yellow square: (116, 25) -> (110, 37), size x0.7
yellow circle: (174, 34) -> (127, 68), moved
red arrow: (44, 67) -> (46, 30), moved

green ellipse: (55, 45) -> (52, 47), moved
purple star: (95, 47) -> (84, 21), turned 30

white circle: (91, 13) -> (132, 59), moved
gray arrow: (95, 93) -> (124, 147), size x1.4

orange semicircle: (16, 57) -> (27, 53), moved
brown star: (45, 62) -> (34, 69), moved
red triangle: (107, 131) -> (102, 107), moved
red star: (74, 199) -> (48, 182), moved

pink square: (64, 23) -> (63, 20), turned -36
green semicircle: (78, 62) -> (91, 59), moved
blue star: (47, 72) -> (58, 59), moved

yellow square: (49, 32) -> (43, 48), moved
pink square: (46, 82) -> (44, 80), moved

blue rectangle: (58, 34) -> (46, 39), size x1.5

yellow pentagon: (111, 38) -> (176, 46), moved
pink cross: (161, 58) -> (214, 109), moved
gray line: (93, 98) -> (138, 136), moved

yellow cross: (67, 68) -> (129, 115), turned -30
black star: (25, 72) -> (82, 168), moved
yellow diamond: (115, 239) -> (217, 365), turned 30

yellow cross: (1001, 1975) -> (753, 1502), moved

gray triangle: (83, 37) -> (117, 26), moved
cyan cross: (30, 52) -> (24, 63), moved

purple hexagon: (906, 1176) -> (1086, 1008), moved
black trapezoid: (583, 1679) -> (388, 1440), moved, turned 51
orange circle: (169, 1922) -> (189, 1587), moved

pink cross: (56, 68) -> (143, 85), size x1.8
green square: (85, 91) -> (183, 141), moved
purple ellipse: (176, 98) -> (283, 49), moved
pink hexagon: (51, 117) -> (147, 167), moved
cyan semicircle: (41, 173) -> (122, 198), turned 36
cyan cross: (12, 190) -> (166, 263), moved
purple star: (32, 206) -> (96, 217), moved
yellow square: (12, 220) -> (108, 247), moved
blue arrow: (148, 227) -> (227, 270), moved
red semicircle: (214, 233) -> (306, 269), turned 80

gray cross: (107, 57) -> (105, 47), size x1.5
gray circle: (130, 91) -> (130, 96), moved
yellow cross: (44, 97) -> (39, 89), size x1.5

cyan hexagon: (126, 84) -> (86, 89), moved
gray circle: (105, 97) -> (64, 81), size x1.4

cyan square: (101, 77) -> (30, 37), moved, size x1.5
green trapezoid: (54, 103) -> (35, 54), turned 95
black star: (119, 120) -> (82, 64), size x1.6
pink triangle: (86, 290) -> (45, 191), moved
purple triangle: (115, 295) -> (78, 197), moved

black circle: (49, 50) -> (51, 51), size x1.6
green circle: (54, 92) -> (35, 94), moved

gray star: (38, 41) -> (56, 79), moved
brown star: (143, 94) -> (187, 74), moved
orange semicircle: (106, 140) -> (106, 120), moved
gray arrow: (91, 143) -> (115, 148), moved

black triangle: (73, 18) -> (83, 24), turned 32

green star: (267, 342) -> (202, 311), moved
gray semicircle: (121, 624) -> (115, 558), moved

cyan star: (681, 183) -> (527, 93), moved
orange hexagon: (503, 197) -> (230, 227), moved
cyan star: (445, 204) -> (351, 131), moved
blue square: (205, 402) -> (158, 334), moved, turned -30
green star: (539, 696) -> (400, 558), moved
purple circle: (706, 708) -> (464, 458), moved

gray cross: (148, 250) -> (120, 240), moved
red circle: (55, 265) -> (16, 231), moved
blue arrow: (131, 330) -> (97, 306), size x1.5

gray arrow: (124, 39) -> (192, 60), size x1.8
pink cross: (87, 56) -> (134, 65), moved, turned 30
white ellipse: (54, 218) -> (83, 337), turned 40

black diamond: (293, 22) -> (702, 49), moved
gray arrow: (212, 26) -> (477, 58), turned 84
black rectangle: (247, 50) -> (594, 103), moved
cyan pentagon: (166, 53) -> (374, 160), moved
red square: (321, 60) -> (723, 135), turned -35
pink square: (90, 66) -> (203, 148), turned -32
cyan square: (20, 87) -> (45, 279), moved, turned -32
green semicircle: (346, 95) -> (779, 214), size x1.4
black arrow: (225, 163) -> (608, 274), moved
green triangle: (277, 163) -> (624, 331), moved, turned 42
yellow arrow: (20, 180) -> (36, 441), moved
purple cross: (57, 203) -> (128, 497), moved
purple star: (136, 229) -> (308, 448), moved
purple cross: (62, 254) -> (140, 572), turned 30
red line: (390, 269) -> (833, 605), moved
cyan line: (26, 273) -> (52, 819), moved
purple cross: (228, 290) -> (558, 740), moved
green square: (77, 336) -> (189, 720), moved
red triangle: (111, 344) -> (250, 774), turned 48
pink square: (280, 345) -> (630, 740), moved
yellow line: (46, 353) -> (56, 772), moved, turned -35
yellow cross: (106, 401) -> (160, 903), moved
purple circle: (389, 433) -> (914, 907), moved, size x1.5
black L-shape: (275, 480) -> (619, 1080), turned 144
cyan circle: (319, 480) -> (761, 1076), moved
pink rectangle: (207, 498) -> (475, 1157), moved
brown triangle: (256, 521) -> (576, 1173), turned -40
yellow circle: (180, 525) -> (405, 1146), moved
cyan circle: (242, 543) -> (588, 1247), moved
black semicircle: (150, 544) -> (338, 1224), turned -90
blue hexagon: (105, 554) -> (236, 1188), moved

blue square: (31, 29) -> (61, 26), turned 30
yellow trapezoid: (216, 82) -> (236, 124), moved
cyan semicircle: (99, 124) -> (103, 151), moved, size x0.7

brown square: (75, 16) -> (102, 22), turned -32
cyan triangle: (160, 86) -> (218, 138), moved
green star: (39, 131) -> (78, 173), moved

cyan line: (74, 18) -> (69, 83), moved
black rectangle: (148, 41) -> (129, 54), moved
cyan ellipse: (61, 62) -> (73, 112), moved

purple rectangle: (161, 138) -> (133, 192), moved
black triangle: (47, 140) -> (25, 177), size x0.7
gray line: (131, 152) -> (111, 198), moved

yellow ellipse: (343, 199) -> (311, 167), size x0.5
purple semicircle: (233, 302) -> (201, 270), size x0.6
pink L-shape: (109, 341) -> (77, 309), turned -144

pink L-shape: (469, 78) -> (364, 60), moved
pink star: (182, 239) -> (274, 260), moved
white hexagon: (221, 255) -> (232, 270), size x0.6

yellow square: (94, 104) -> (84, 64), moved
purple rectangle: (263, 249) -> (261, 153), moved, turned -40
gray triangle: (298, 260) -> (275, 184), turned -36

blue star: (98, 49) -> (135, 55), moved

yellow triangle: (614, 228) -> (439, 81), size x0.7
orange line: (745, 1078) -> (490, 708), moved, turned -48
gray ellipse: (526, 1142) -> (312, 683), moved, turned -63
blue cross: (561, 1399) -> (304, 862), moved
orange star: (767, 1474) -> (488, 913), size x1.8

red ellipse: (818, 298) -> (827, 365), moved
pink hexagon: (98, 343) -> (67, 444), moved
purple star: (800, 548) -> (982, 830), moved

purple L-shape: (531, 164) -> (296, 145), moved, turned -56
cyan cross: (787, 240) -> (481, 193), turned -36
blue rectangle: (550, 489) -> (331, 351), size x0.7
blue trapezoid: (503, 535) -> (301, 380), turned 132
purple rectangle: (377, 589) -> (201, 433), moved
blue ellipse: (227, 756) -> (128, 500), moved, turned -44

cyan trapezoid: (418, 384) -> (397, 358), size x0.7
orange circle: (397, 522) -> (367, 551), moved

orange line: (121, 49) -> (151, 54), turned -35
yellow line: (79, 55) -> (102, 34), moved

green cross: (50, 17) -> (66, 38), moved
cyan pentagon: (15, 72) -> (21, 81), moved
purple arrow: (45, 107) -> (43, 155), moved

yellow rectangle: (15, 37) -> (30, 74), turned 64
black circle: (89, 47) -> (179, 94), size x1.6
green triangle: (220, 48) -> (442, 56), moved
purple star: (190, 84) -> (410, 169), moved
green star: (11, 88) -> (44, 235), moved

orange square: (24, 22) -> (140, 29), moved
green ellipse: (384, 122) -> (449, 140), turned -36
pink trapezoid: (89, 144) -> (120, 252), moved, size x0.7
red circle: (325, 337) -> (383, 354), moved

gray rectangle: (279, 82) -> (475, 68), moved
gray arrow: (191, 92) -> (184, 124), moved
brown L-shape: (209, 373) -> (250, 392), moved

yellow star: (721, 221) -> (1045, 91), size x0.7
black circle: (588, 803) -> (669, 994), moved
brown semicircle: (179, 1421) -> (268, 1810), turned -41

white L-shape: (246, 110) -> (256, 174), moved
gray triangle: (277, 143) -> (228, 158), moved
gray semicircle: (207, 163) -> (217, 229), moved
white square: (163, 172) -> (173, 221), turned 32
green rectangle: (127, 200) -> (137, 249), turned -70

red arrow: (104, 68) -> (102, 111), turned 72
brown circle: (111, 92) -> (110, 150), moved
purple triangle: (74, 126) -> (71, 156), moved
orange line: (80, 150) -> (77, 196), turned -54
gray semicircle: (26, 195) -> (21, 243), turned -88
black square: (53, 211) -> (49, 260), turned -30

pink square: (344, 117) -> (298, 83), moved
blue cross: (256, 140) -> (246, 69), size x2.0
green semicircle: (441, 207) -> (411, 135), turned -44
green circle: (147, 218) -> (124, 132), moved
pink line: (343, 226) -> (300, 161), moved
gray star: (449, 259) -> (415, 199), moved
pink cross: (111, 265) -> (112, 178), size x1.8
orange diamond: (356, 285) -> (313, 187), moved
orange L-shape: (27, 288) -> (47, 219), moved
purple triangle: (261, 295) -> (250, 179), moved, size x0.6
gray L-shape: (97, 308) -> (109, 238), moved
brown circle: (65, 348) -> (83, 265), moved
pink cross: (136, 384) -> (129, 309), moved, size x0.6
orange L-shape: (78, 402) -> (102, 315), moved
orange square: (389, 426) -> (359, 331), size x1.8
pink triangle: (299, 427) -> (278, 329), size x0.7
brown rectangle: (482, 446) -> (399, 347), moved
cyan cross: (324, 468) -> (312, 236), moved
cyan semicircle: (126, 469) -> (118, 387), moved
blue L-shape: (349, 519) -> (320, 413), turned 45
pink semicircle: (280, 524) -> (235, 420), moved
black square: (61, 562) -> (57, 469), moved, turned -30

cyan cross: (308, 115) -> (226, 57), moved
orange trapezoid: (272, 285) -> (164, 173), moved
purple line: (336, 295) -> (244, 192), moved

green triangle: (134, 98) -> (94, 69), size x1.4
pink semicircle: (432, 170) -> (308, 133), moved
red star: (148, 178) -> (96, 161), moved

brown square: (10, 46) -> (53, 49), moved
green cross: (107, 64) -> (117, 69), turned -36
※ ※ ※
Task instructions ->
Only the lines from the start of the material through the line containing "red semicircle: (214, 233)" belong in the answer, each copied exactly.

Written answer ->
yellow square: (116, 25) -> (110, 37), size x0.7
yellow circle: (174, 34) -> (127, 68), moved
red arrow: (44, 67) -> (46, 30), moved

green ellipse: (55, 45) -> (52, 47), moved
purple star: (95, 47) -> (84, 21), turned 30

white circle: (91, 13) -> (132, 59), moved
gray arrow: (95, 93) -> (124, 147), size x1.4

orange semicircle: (16, 57) -> (27, 53), moved
brown star: (45, 62) -> (34, 69), moved
red triangle: (107, 131) -> (102, 107), moved
red star: (74, 199) -> (48, 182), moved

pink square: (64, 23) -> (63, 20), turned -36
green semicircle: (78, 62) -> (91, 59), moved
blue star: (47, 72) -> (58, 59), moved

yellow square: (49, 32) -> (43, 48), moved
pink square: (46, 82) -> (44, 80), moved

blue rectangle: (58, 34) -> (46, 39), size x1.5

yellow pentagon: (111, 38) -> (176, 46), moved
pink cross: (161, 58) -> (214, 109), moved
gray line: (93, 98) -> (138, 136), moved

yellow cross: (67, 68) -> (129, 115), turned -30
black star: (25, 72) -> (82, 168), moved
yellow diamond: (115, 239) -> (217, 365), turned 30

yellow cross: (1001, 1975) -> (753, 1502), moved

gray triangle: (83, 37) -> (117, 26), moved
cyan cross: (30, 52) -> (24, 63), moved

purple hexagon: (906, 1176) -> (1086, 1008), moved
black trapezoid: (583, 1679) -> (388, 1440), moved, turned 51
orange circle: (169, 1922) -> (189, 1587), moved

pink cross: (56, 68) -> (143, 85), size x1.8
green square: (85, 91) -> (183, 141), moved
purple ellipse: (176, 98) -> (283, 49), moved
pink hexagon: (51, 117) -> (147, 167), moved
cyan semicircle: (41, 173) -> (122, 198), turned 36
cyan cross: (12, 190) -> (166, 263), moved
purple star: (32, 206) -> (96, 217), moved
yellow square: (12, 220) -> (108, 247), moved
blue arrow: (148, 227) -> (227, 270), moved
red semicircle: (214, 233) -> (306, 269), turned 80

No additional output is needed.